[Exercise requirements]: Reproduce the records below in full and exactly, without their images.

[Data records]:

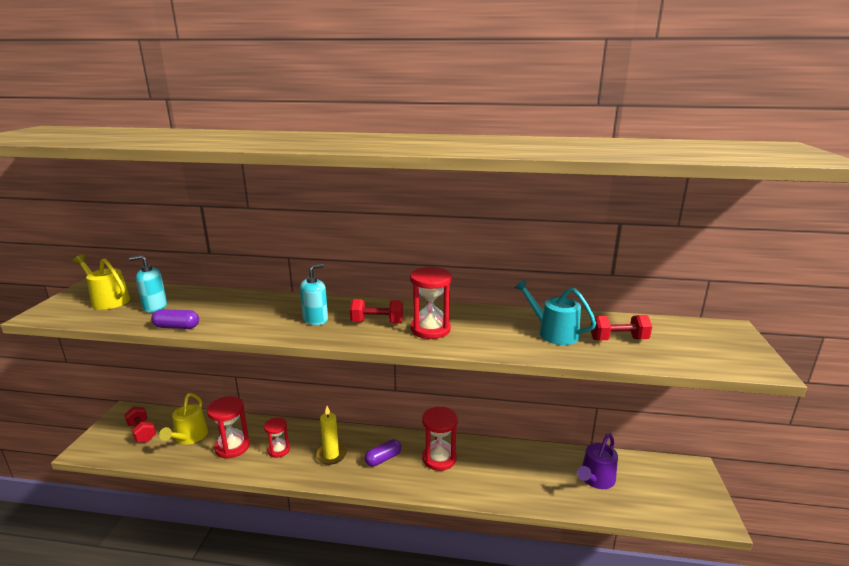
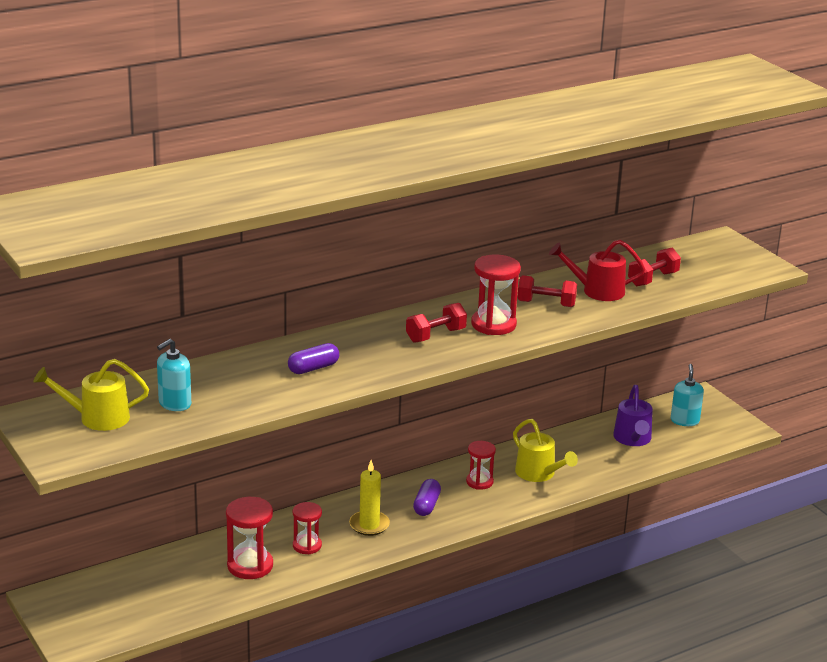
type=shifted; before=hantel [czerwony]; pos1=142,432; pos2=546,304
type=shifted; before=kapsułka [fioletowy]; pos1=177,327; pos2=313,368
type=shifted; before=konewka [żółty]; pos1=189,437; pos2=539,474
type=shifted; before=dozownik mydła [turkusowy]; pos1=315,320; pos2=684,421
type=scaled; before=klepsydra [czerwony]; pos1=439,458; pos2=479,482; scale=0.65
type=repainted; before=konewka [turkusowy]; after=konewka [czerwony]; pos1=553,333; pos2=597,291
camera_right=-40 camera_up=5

[Task solution]:
type=shifted; before=hantel [czerwony]; pos1=142,432; pos2=546,304
type=shifted; before=kapsułka [fioletowy]; pos1=177,327; pos2=313,368
type=shifted; before=konewka [żółty]; pos1=189,437; pos2=539,474
type=shifted; before=dozownik mydła [turkusowy]; pos1=315,320; pos2=684,421
type=scaled; before=klepsydra [czerwony]; pos1=439,458; pos2=479,482; scale=0.65
type=repainted; before=konewka [turkusowy]; after=konewka [czerwony]; pos1=553,333; pos2=597,291
camera_right=-40 camera_up=5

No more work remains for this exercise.